▶ [Supplied material]:
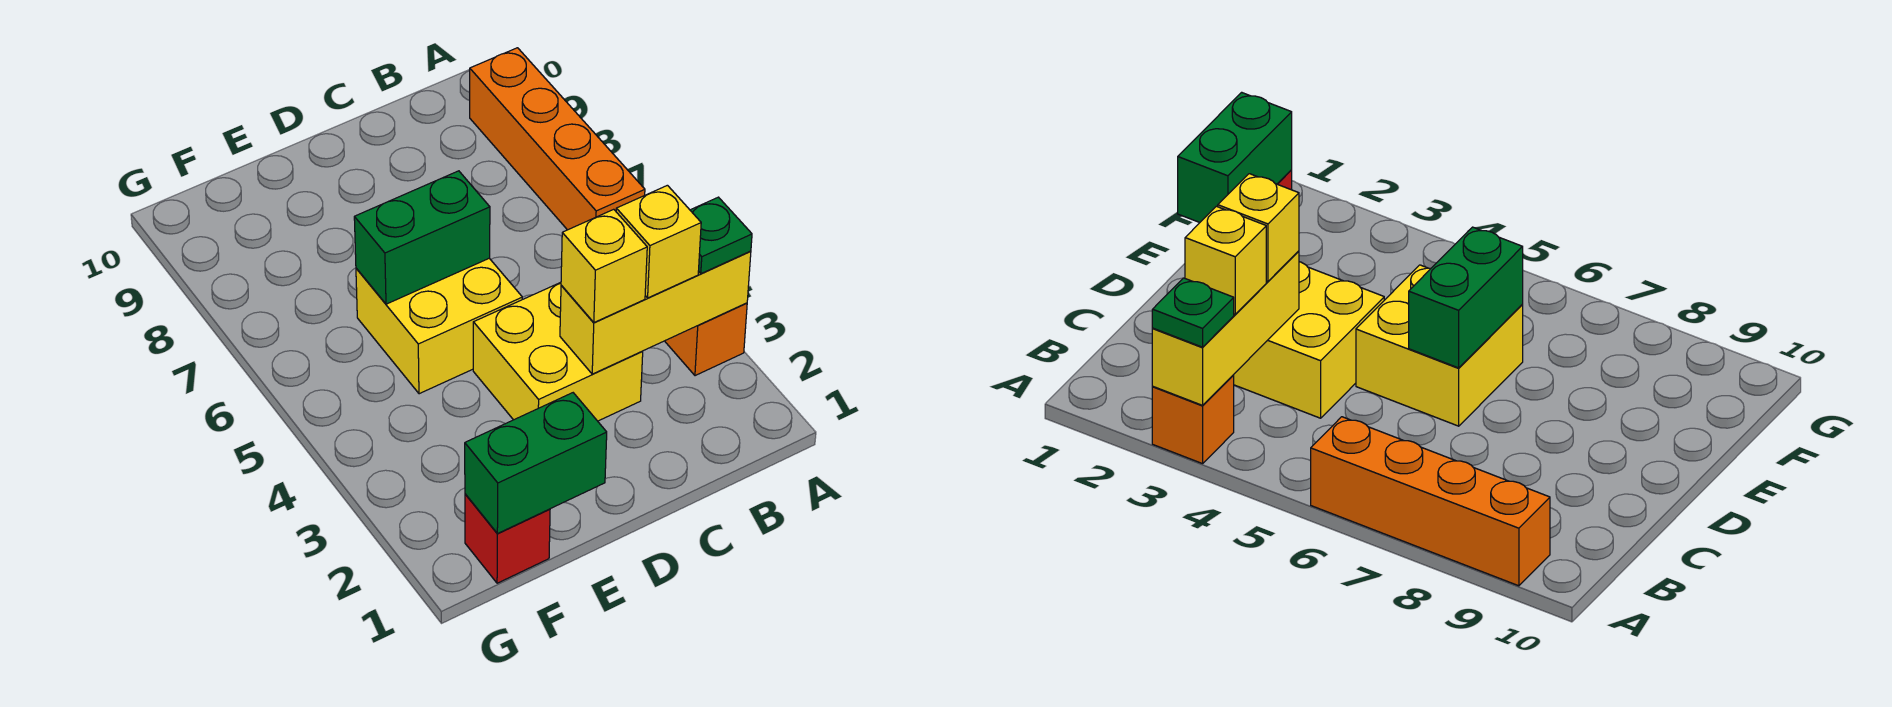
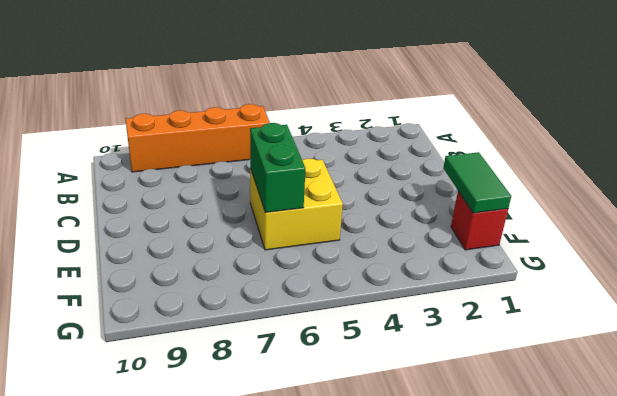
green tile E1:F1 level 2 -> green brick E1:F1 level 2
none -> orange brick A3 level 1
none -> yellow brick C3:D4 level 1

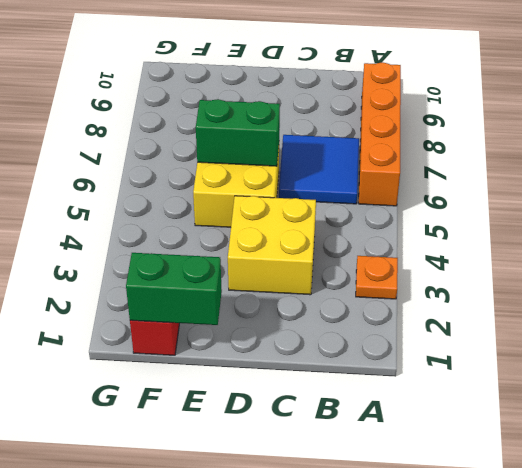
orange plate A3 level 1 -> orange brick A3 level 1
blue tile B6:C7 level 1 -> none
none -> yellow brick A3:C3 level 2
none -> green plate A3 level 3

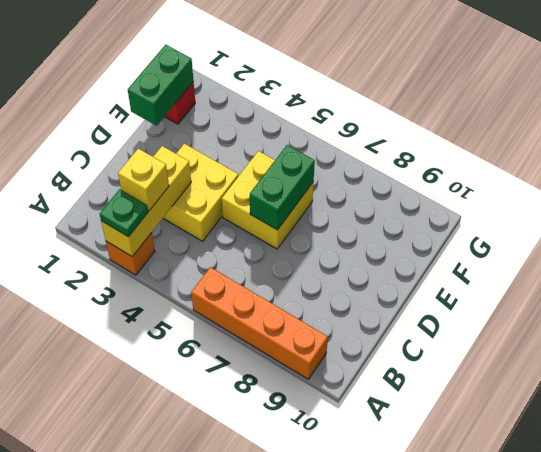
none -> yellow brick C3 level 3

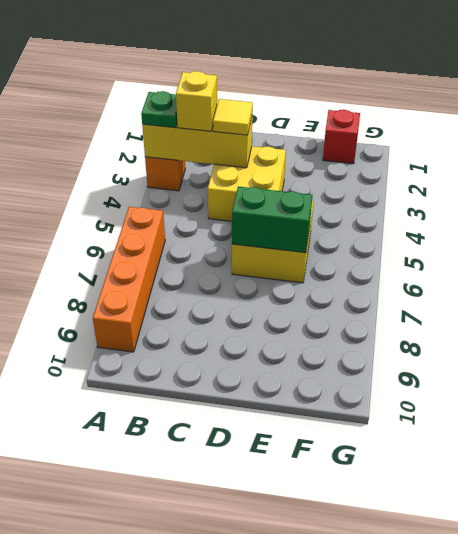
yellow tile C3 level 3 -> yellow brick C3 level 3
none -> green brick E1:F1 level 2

▶ [Task to complete]: Repeat each line above exactly as it reads, omitting any pictures.

▶ [Exercise solution]:
green tile E1:F1 level 2 -> green brick E1:F1 level 2
none -> orange brick A3 level 1
none -> yellow brick C3:D4 level 1

orange plate A3 level 1 -> orange brick A3 level 1
blue tile B6:C7 level 1 -> none
none -> yellow brick A3:C3 level 2
none -> green plate A3 level 3

none -> yellow brick C3 level 3

yellow tile C3 level 3 -> yellow brick C3 level 3
none -> green brick E1:F1 level 2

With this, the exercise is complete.